◆ Action item ◆
Exactly the lines from the one with "C3: 100uF (GND, VDD) -> 100uF (N15, VDD)" through the end of the data below must be set down, and no pictures with them.

◆ Supplied material ◆
-*-*-
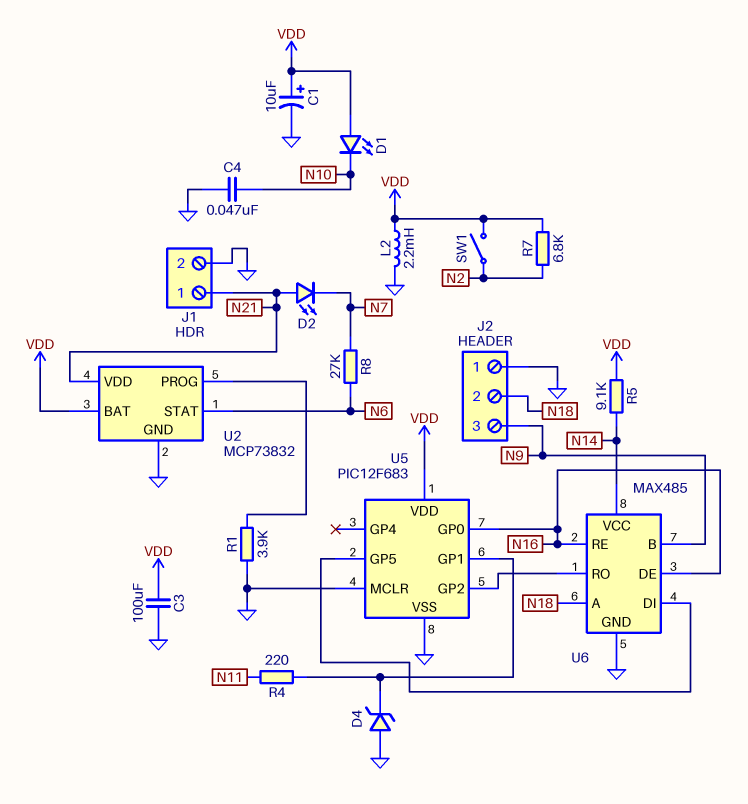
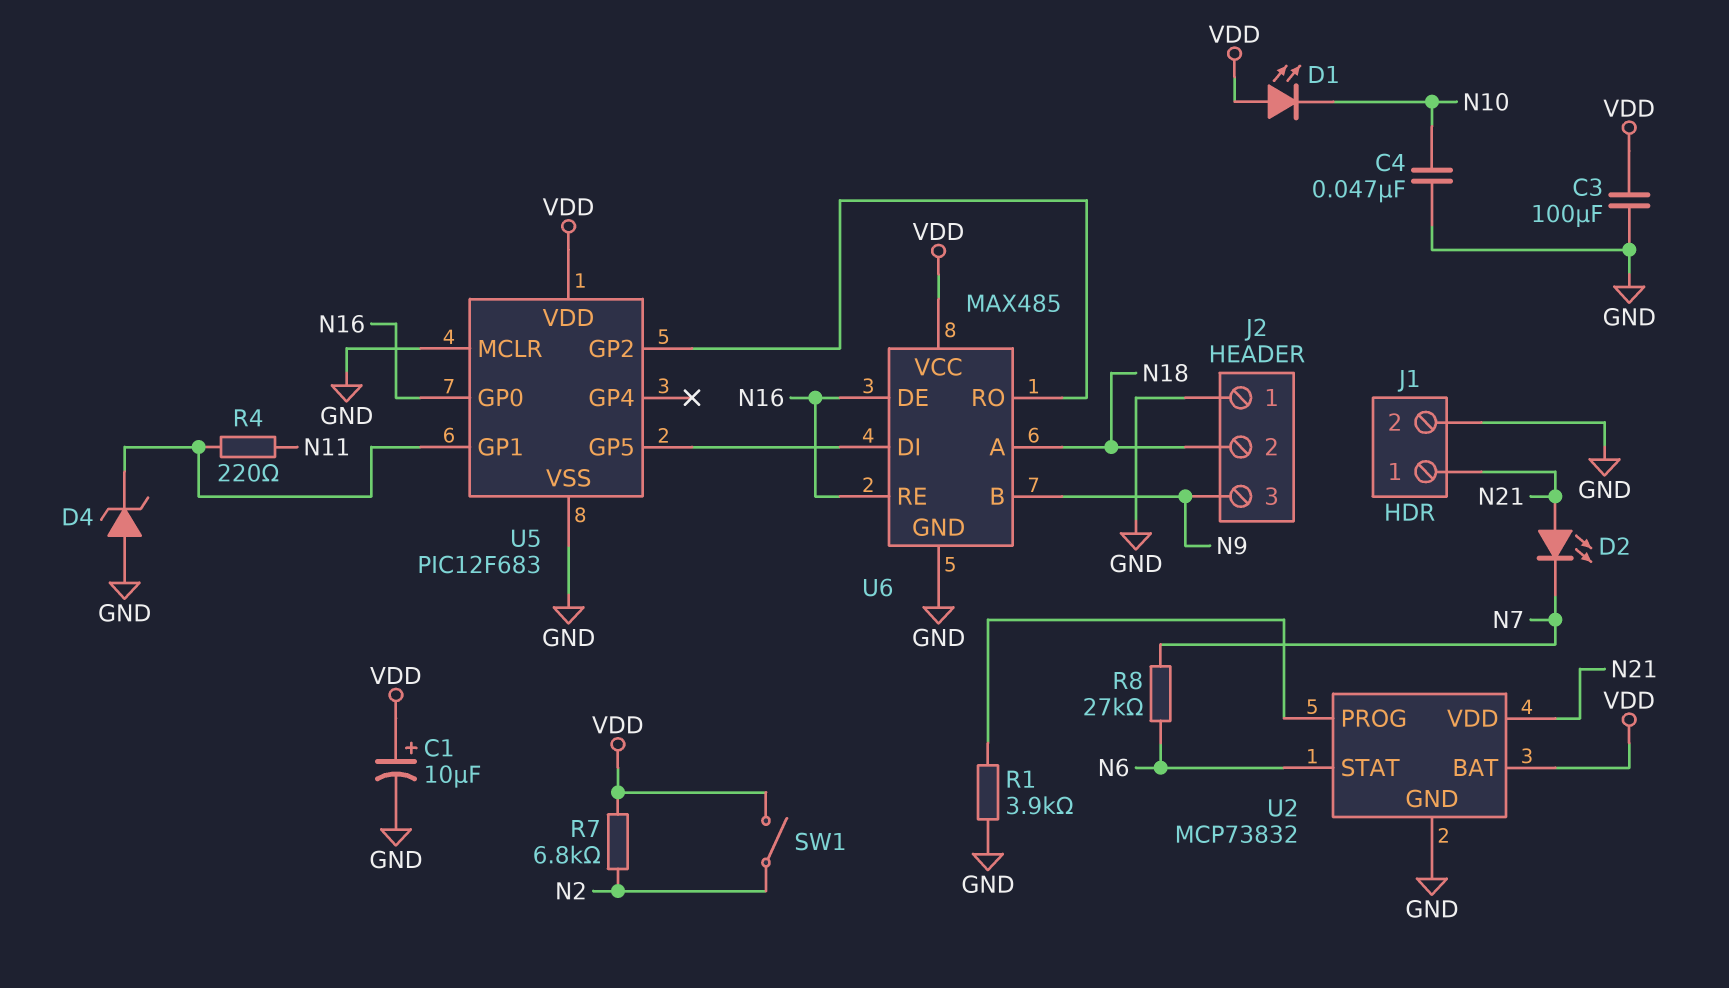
L2: 2.2mH (GND, VDD) -> none
R5: 9.1k (N14, VDD) -> none
U6 pin VCC: N14 -> VDD

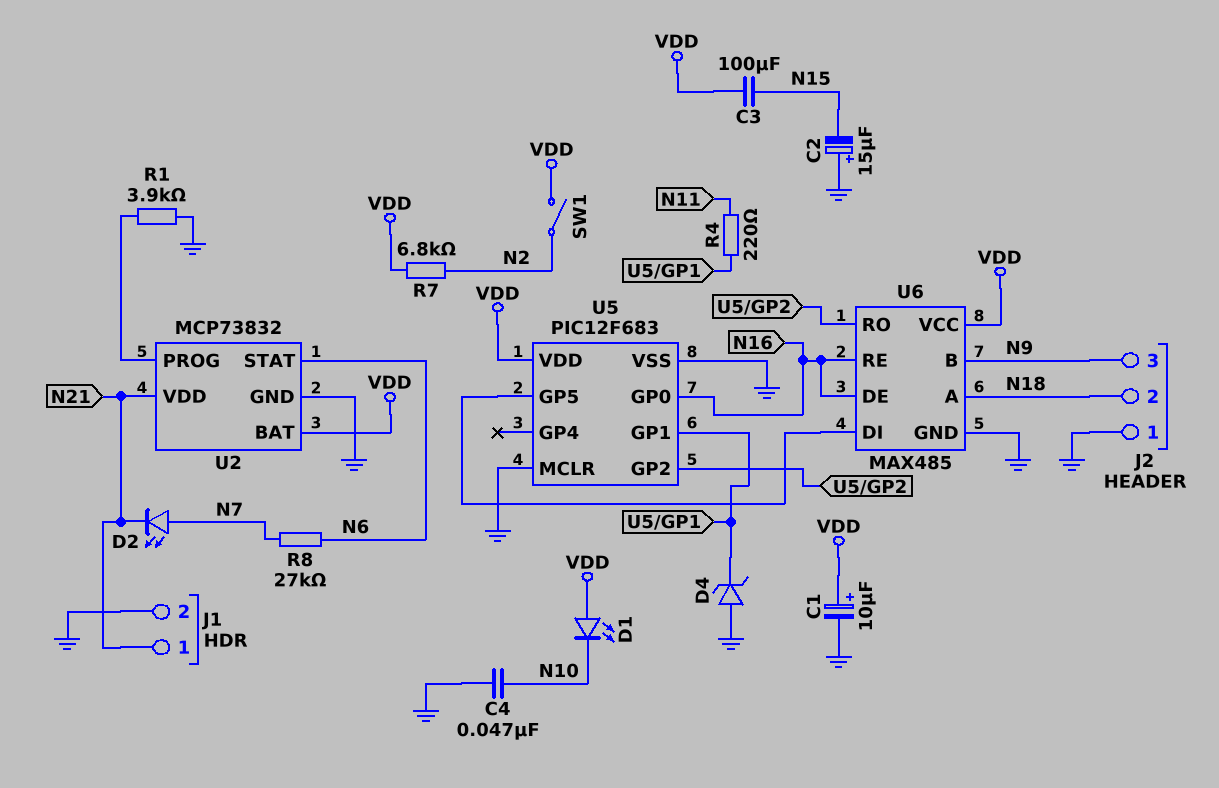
C2: none -> 15uF (plus GND, minus N15)
C3: 100uF (GND, VDD) -> 100uF (N15, VDD)
D2: LED (A N21, K N7) -> LED (A N7, K N21)

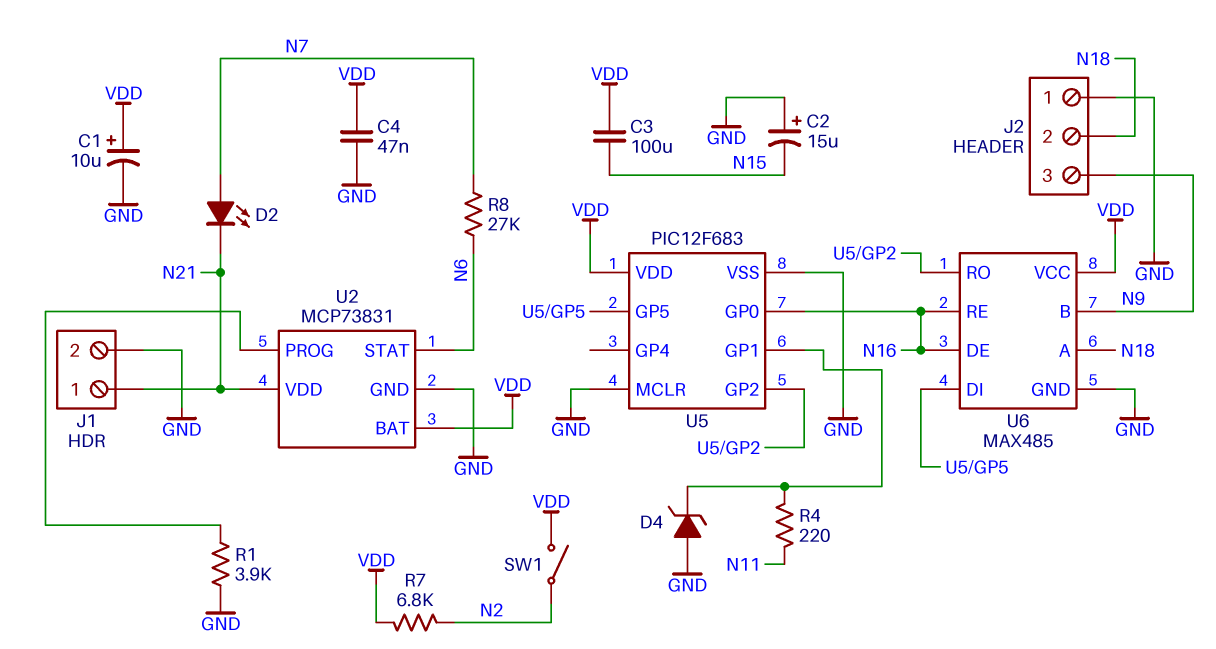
C4: 47nF (GND, N10) -> 47nF (GND, VDD)
D1: LED (A VDD, K N10) -> none
U2: MCP73832 -> MCP73831

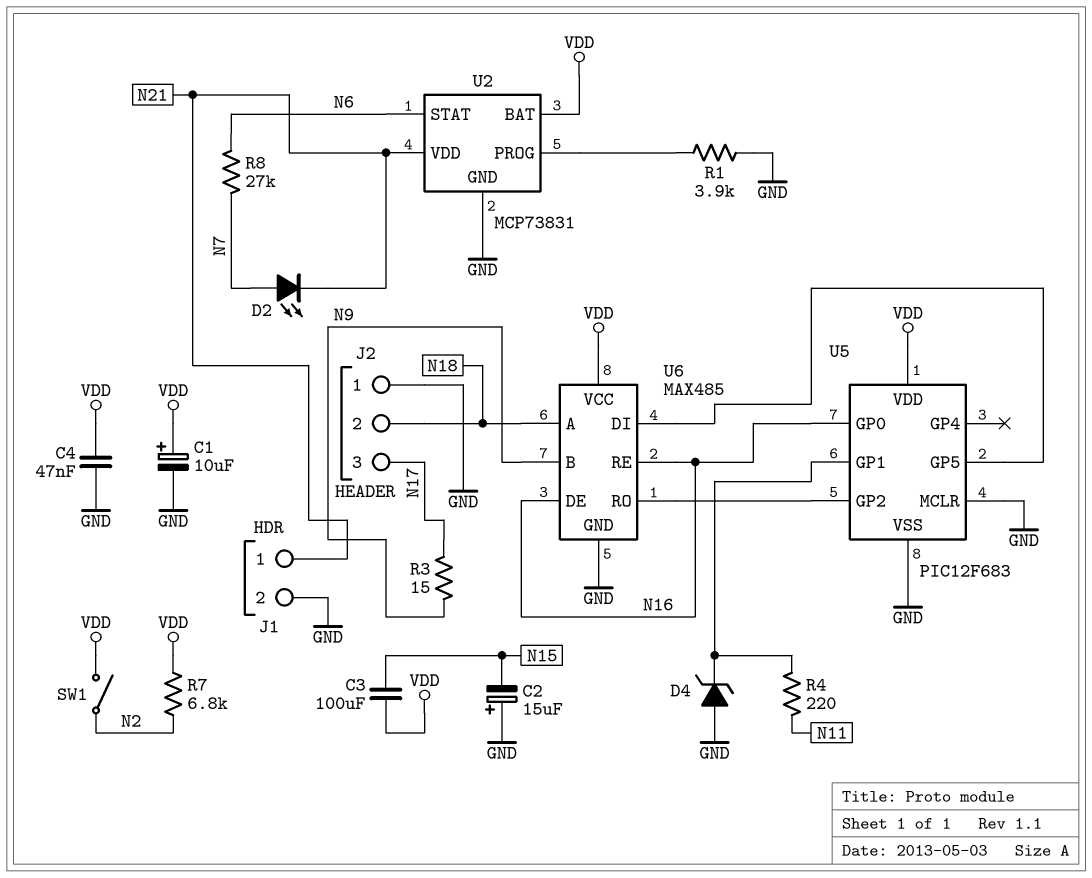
J2 pin 3: N9 -> N17
R3: none -> 15 (N9, N17)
-*-*-
◆ Written reply ◆
C3: 100uF (GND, VDD) -> 100uF (N15, VDD)
D2: LED (A N21, K N7) -> LED (A N7, K N21)

C4: 47nF (GND, N10) -> 47nF (GND, VDD)
D1: LED (A VDD, K N10) -> none
U2: MCP73832 -> MCP73831

J2 pin 3: N9 -> N17
R3: none -> 15 (N9, N17)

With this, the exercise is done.